Make an exact transcript of the lines in the data below, starting with the one containing "blue cone: 6 -> 8" and going on through the one containing "yellow cap: 4 -> 2", with both included and the pictures left out.

**** Entries supplied ****

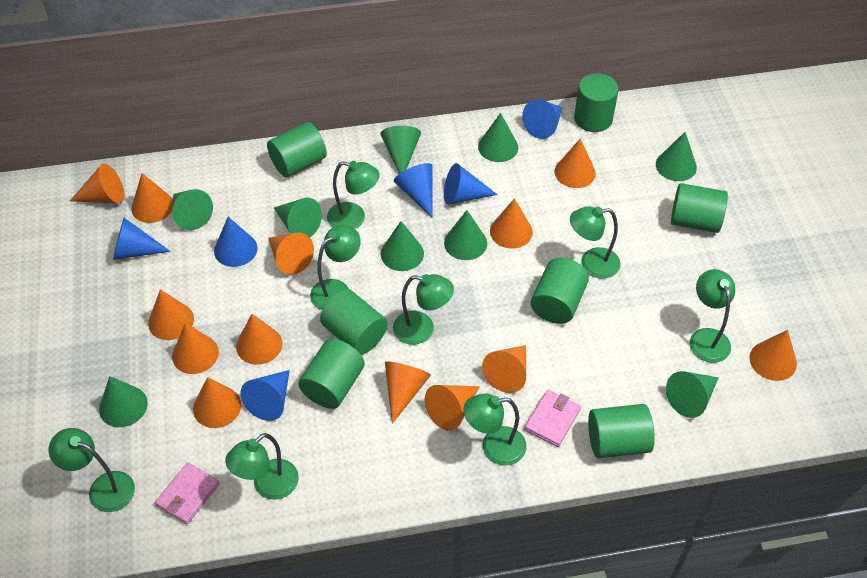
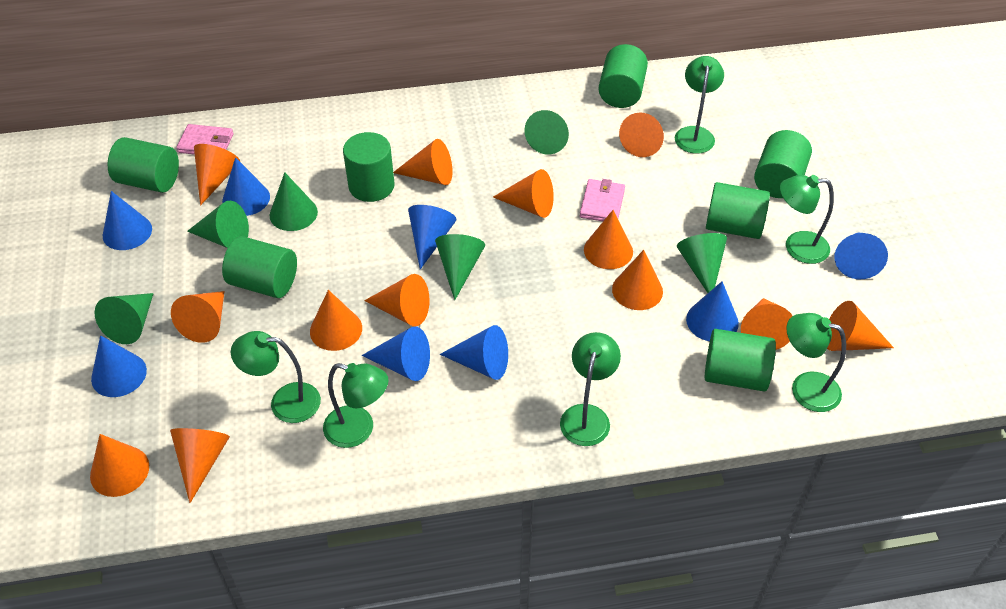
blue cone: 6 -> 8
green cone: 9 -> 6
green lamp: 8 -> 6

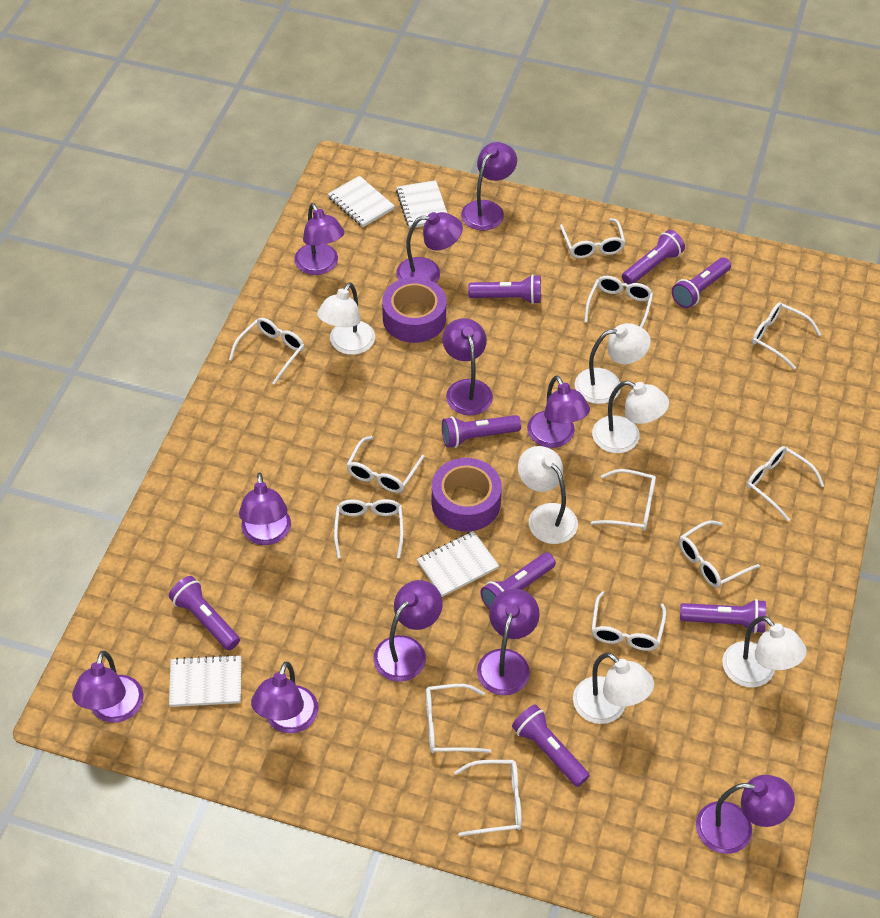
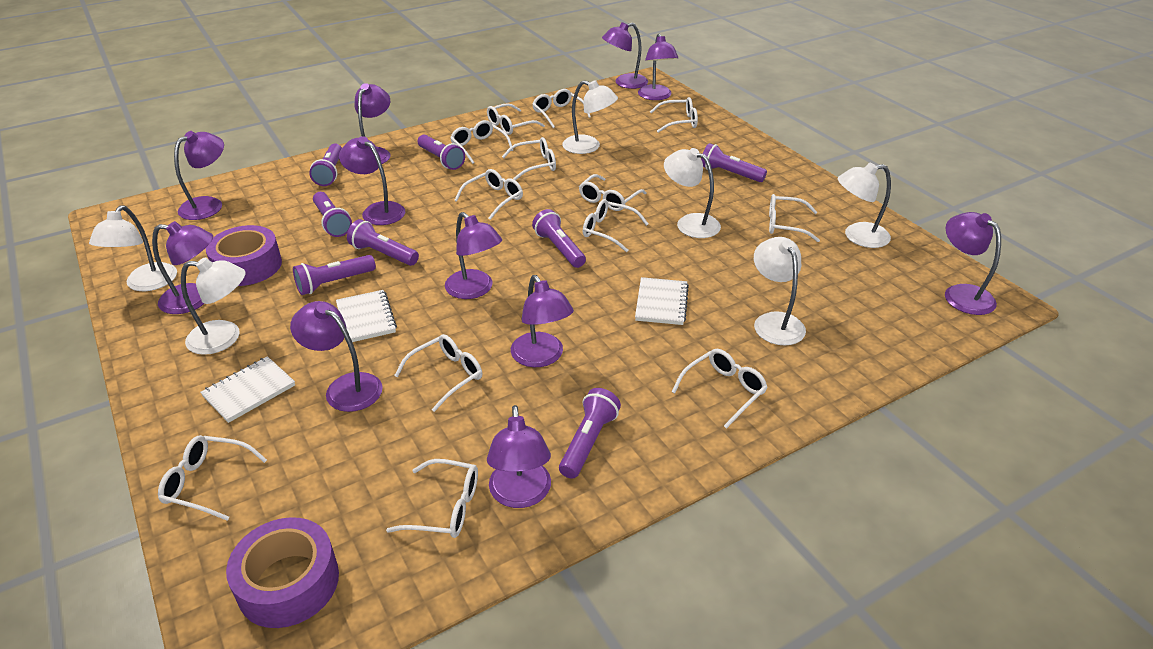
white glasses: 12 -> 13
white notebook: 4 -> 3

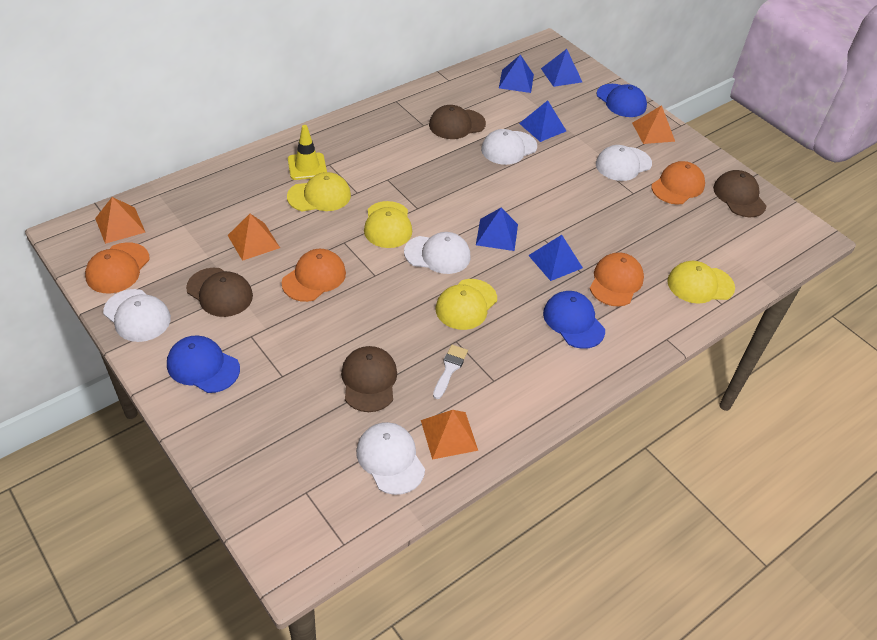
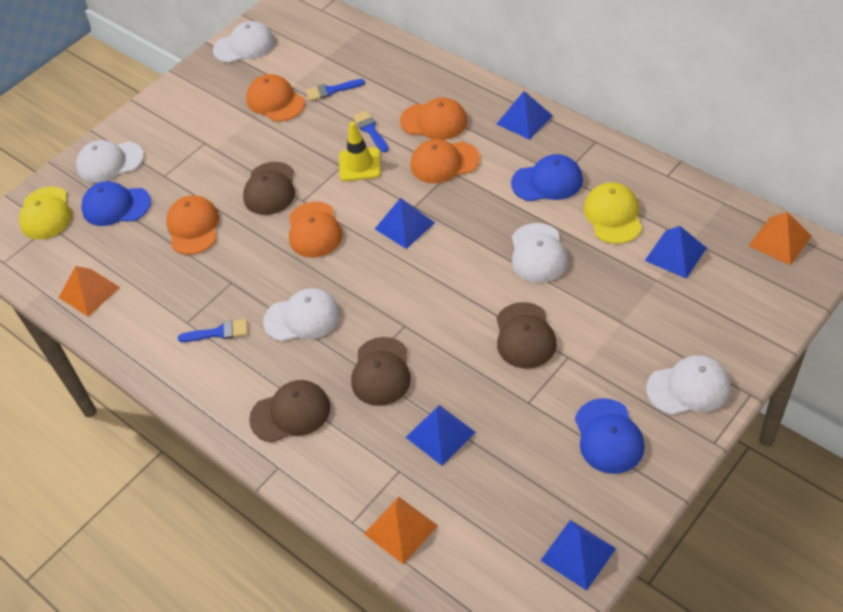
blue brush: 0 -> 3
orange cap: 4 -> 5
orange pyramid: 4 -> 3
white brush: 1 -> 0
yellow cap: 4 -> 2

****
**** Entries supplied ****

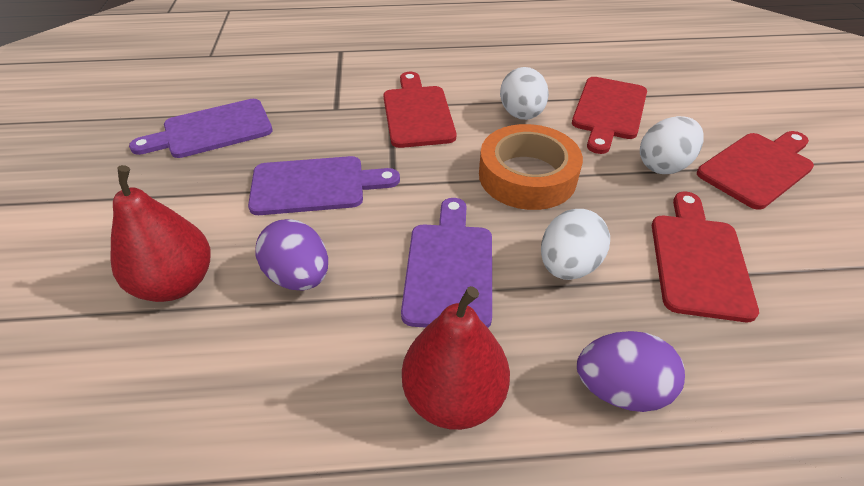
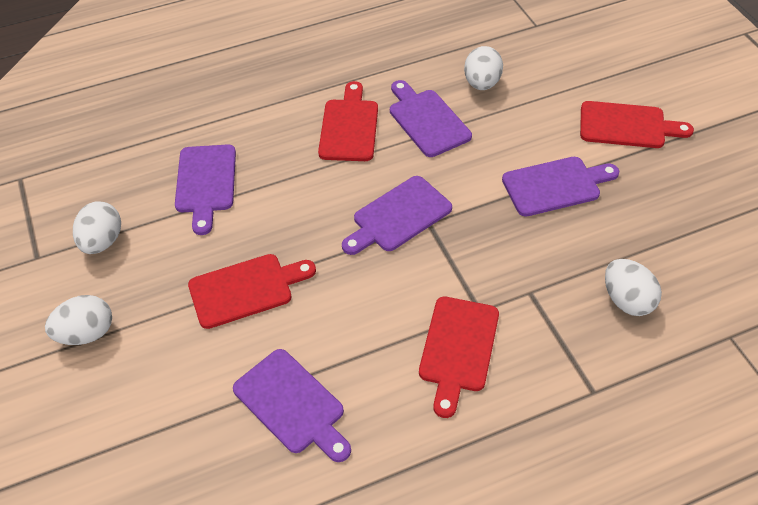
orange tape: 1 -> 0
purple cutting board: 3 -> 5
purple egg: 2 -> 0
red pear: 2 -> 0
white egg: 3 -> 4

****

Written response
blue cone: 6 -> 8
green cone: 9 -> 6
green lamp: 8 -> 6

white glasses: 12 -> 13
white notebook: 4 -> 3

blue brush: 0 -> 3
orange cap: 4 -> 5
orange pyramid: 4 -> 3
white brush: 1 -> 0
yellow cap: 4 -> 2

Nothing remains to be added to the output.